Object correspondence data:

....

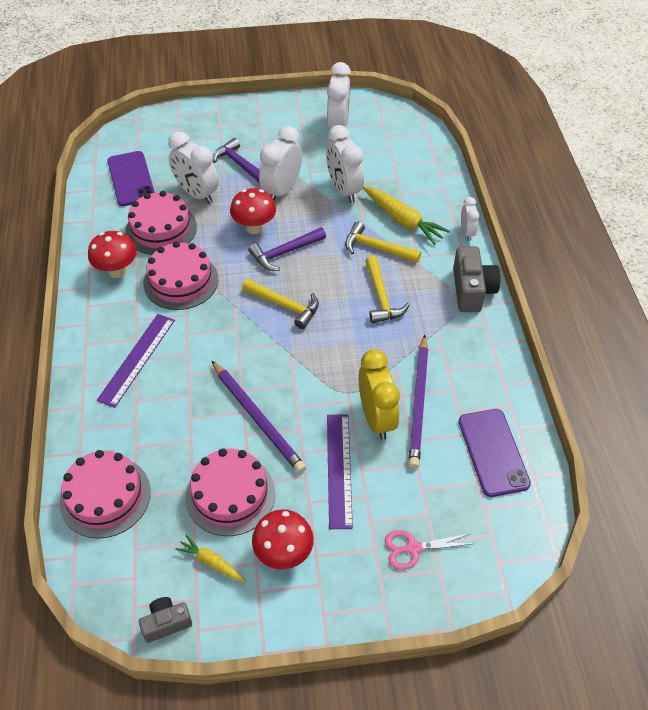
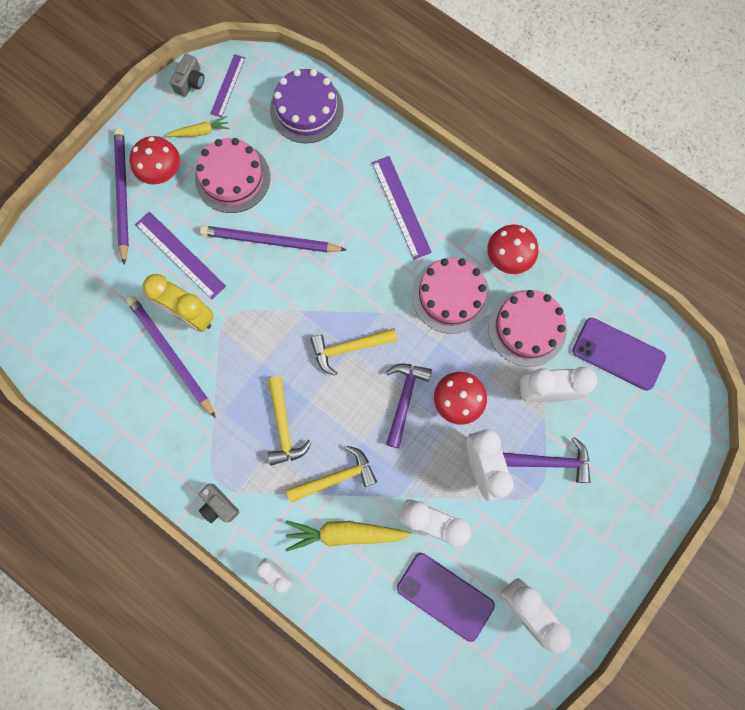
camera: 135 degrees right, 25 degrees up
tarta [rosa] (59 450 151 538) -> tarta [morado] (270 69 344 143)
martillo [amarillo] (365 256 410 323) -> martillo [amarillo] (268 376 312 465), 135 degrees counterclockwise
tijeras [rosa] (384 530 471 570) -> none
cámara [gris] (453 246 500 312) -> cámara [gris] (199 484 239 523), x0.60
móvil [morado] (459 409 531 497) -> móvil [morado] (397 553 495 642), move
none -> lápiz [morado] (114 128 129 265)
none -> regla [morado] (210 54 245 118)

....

What the exercise asks
Taking the line with "móvil [morado] (459" as the first, copy every line through the end of the entries above exactly, with no others.

Response to the task
móvil [morado] (459 409 531 497) -> móvil [morado] (397 553 495 642), move
none -> lápiz [morado] (114 128 129 265)
none -> regla [morado] (210 54 245 118)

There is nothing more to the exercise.